▸ **The data**
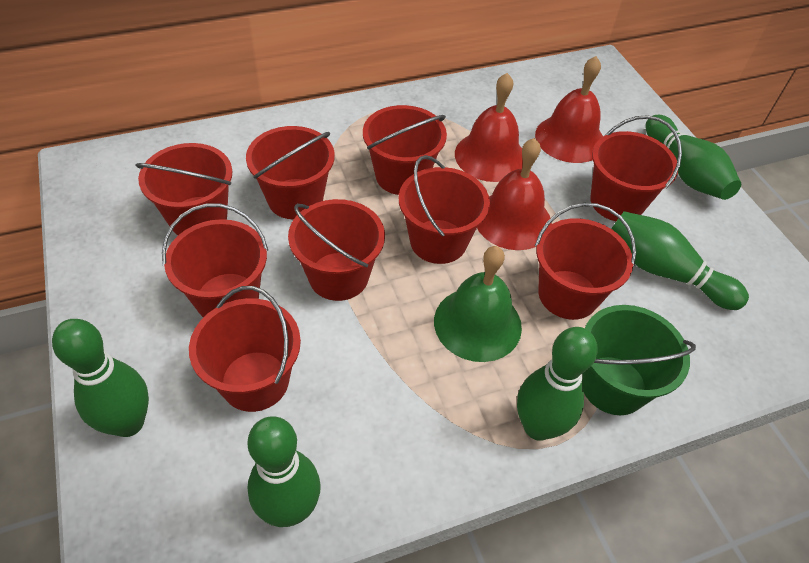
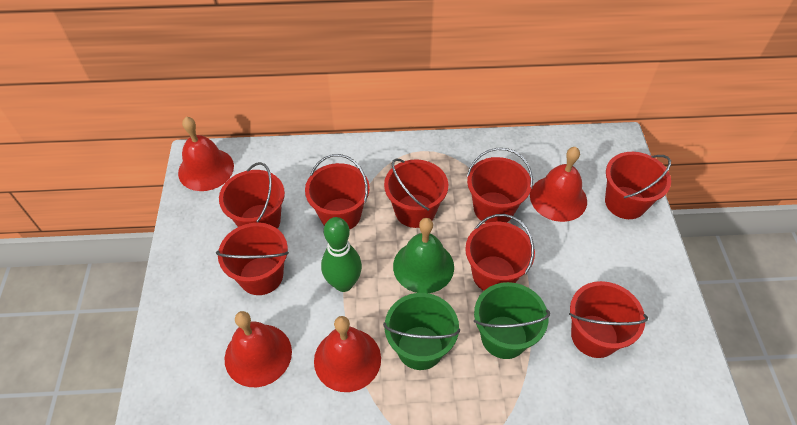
green bowling pin: 5 -> 1
green bucket: 1 -> 2
red bell: 3 -> 4
red bucket: 9 -> 8

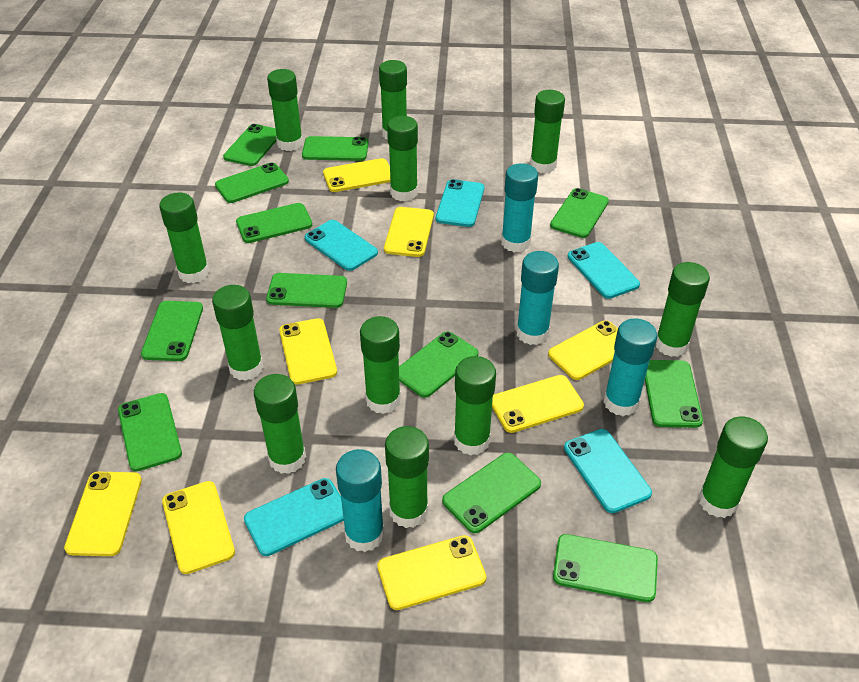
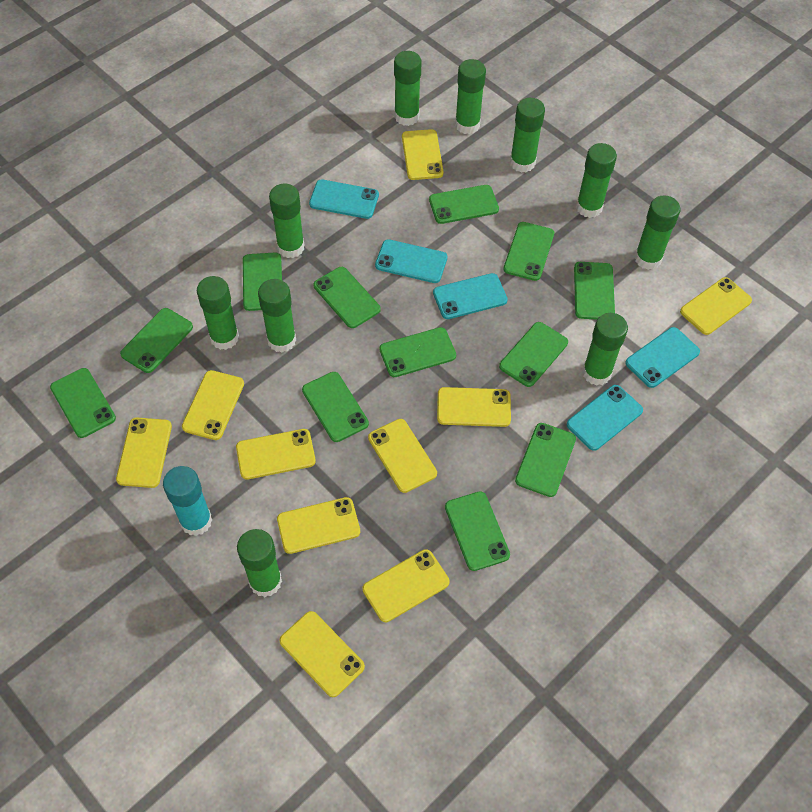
green glue stick: 12 -> 10
turquoise glue stick: 4 -> 1
yellow phone: 8 -> 10

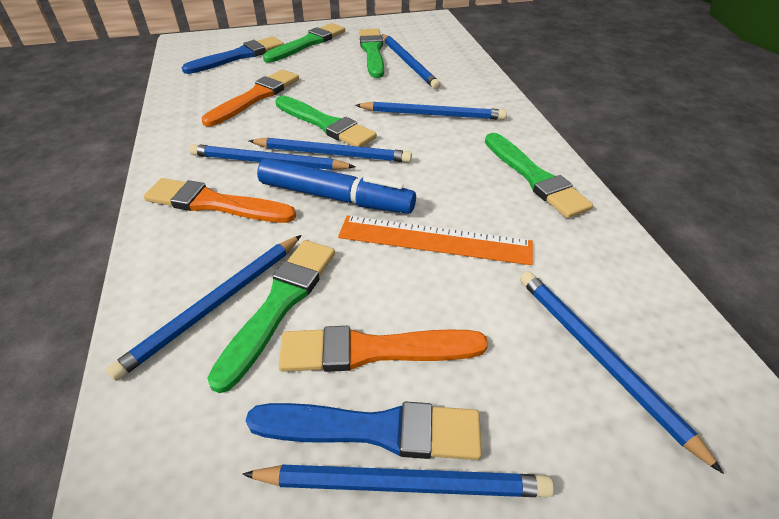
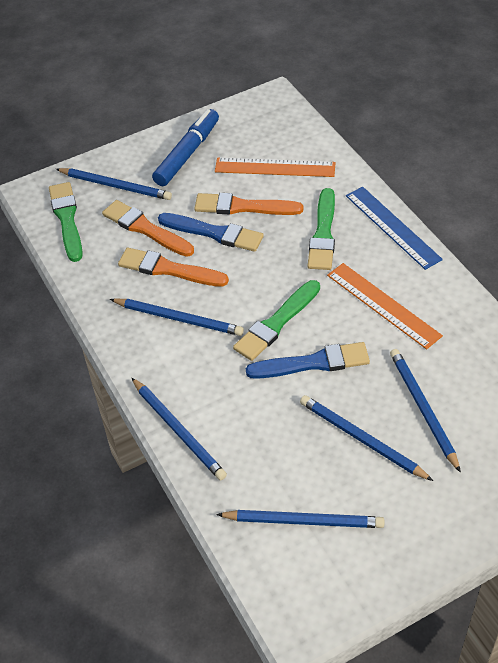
blue pencil: 7 -> 6
blue ruler: 0 -> 1
green brush: 5 -> 3
orange ruler: 1 -> 2

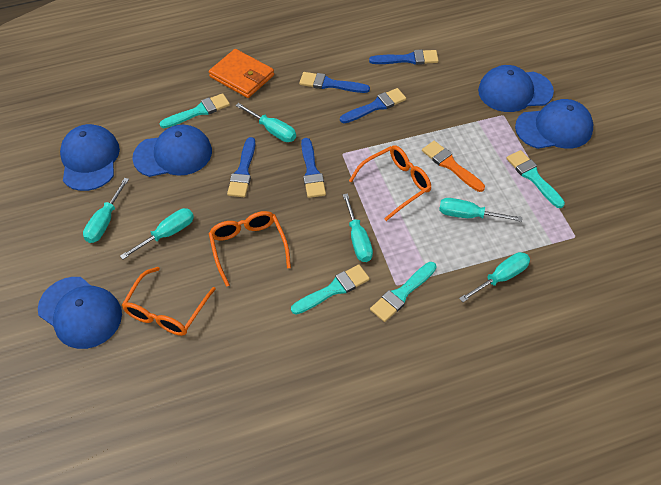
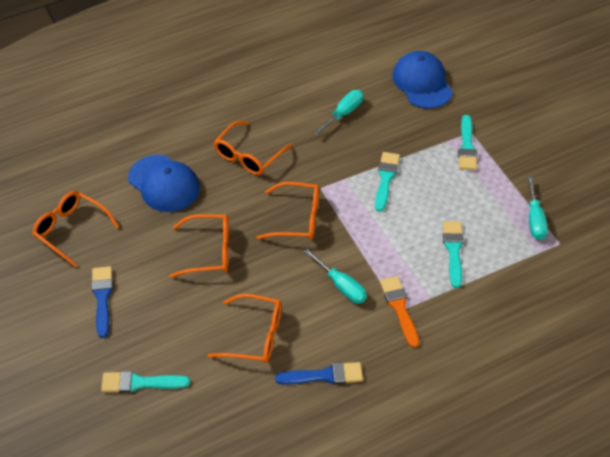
blue brush: 5 -> 2
blue cap: 5 -> 2
orange glasses: 3 -> 5
orange wallet: 1 -> 0
turquoise screwdriver: 6 -> 3

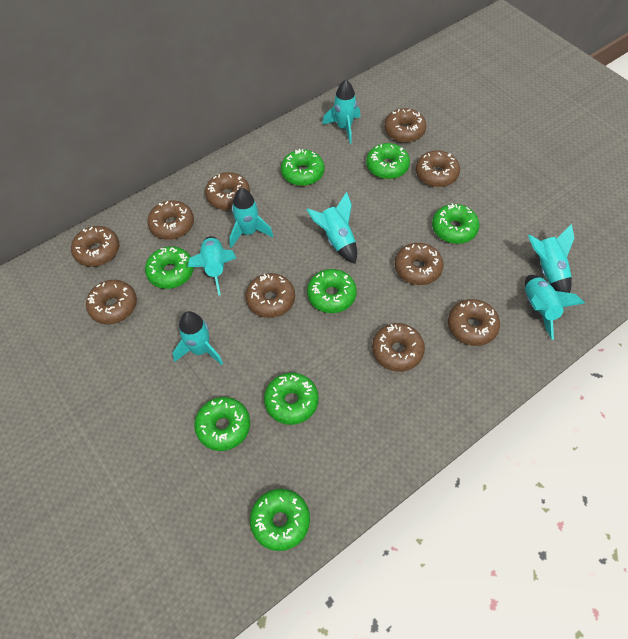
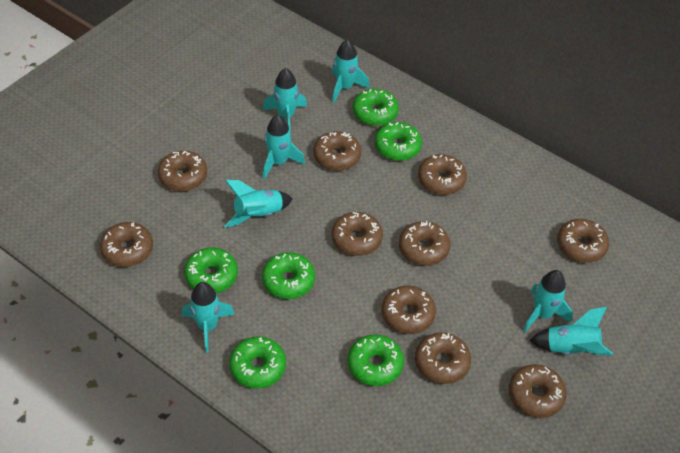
green donut: 8 -> 6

▸ **Goal of the exercise**
Where the word "blue" appears in a line of the data above, tally that line; then give the total and nothing more.

▸ **Reply to the exercise**
4